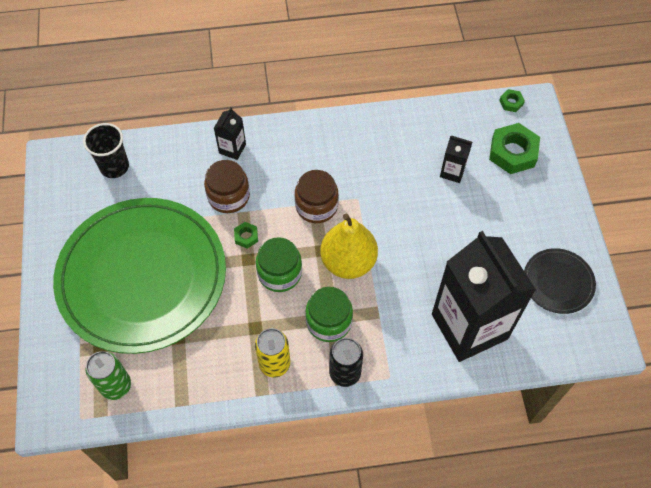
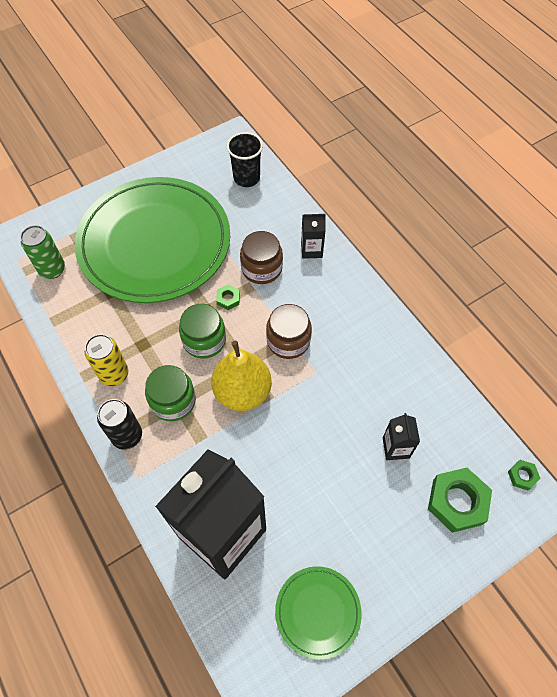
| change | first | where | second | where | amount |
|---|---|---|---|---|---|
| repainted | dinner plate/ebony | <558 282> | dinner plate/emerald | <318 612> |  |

______

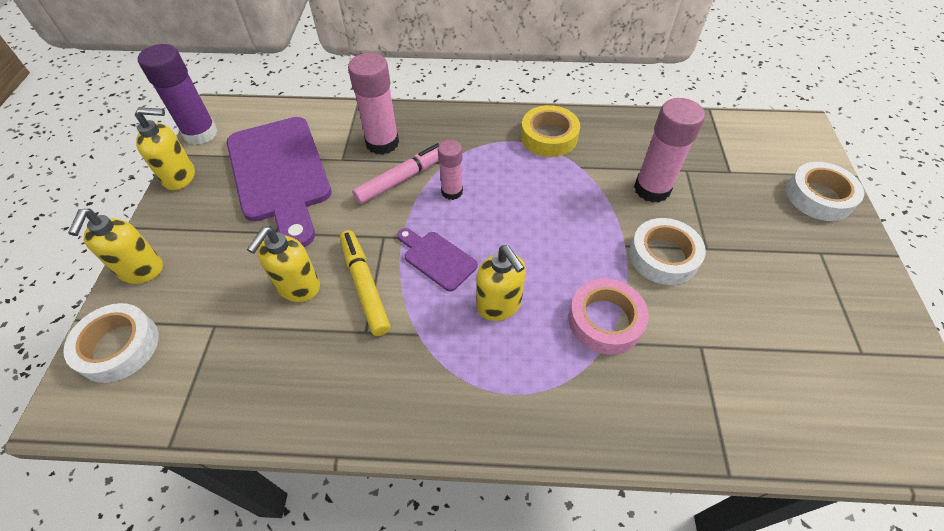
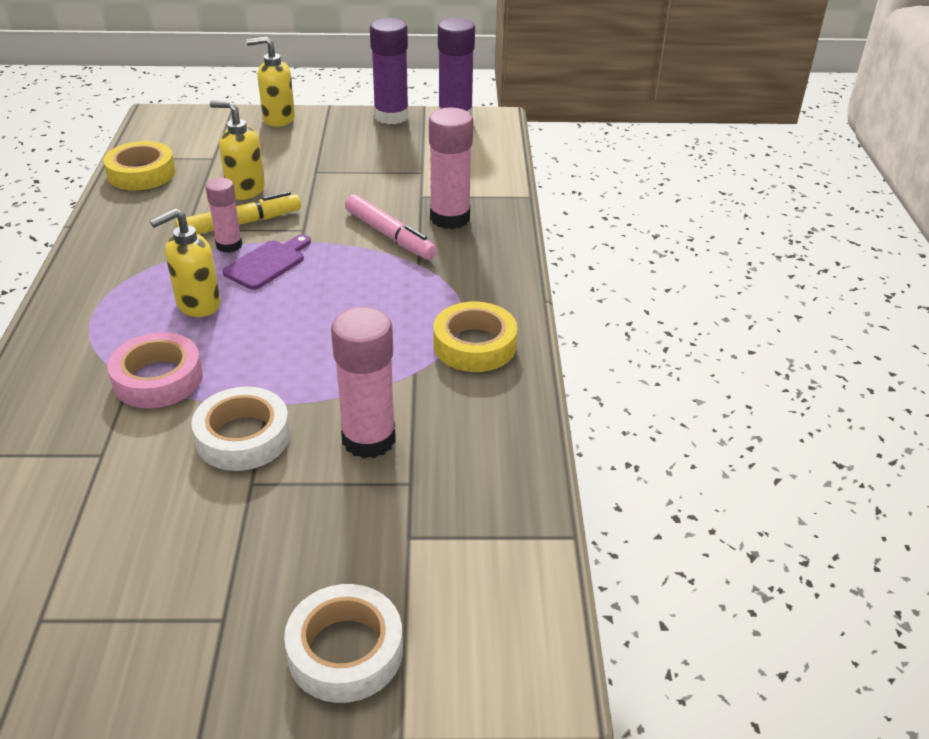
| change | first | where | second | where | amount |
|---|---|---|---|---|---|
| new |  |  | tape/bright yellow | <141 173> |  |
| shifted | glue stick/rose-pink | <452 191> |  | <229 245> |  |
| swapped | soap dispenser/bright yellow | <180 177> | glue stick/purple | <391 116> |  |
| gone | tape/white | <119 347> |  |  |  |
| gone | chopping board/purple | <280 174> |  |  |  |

______

**What to do:** Your answer should be the lines of the listing above between the line holding "tape/bright yellow |" and the line holding "gone | chopping", inclusive, restated word for word and alone.

**Answer space:**
| new |  |  | tape/bright yellow | <141 173> |  |
| shifted | glue stick/rose-pink | <452 191> |  | <229 245> |  |
| swapped | soap dispenser/bright yellow | <180 177> | glue stick/purple | <391 116> |  |
| gone | tape/white | <119 347> |  |  |  |
| gone | chopping board/purple | <280 174> |  |  |  |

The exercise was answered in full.